◆ **TRY IT**
An exact copy of the data below is needed; please leave out any pictures.

***

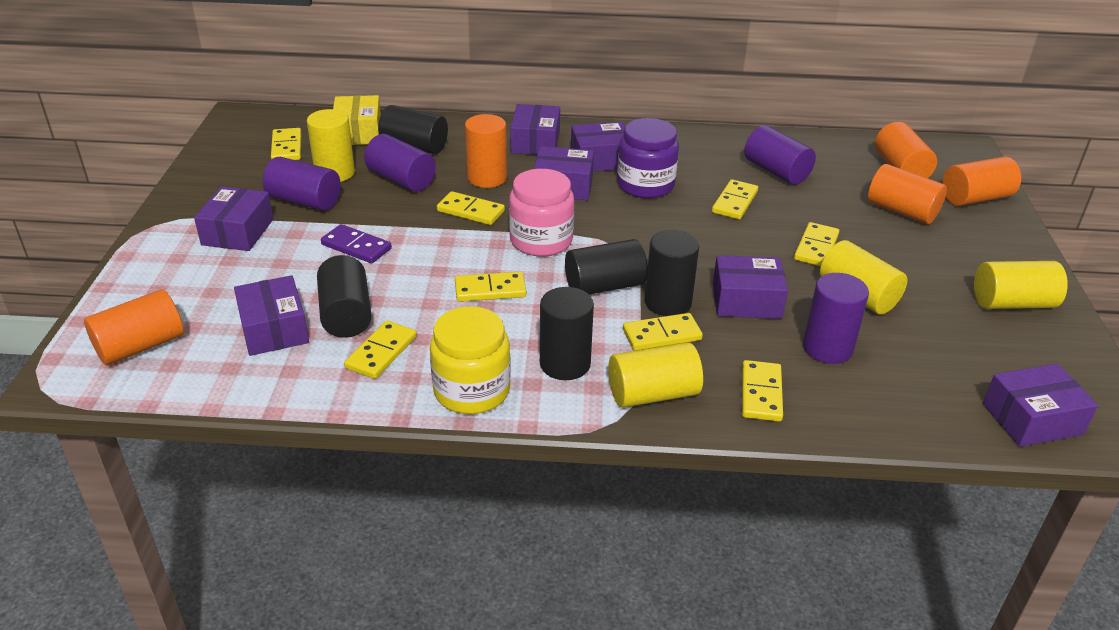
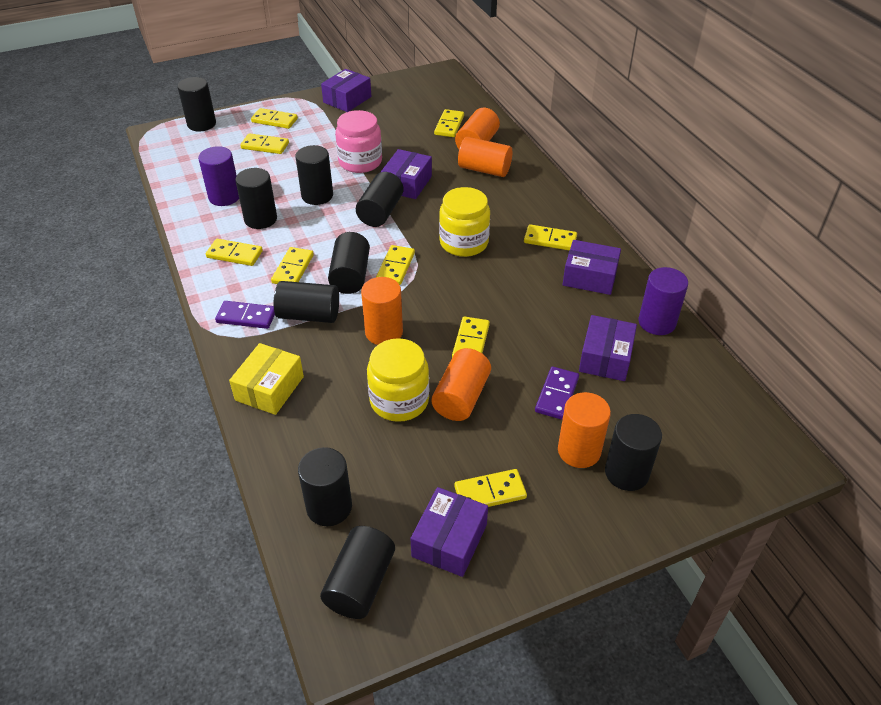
black cylinder: 5 -> 9
purple box: 7 -> 5
purple cylinder: 4 -> 2
purple domino: 1 -> 2
purple jar: 1 -> 0
yellow cylinder: 4 -> 0
yellow domino: 8 -> 9
yellow jar: 1 -> 2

***

◆ **PROBLEM SOLUTION**
black cylinder: 5 -> 9
purple box: 7 -> 5
purple cylinder: 4 -> 2
purple domino: 1 -> 2
purple jar: 1 -> 0
yellow cylinder: 4 -> 0
yellow domino: 8 -> 9
yellow jar: 1 -> 2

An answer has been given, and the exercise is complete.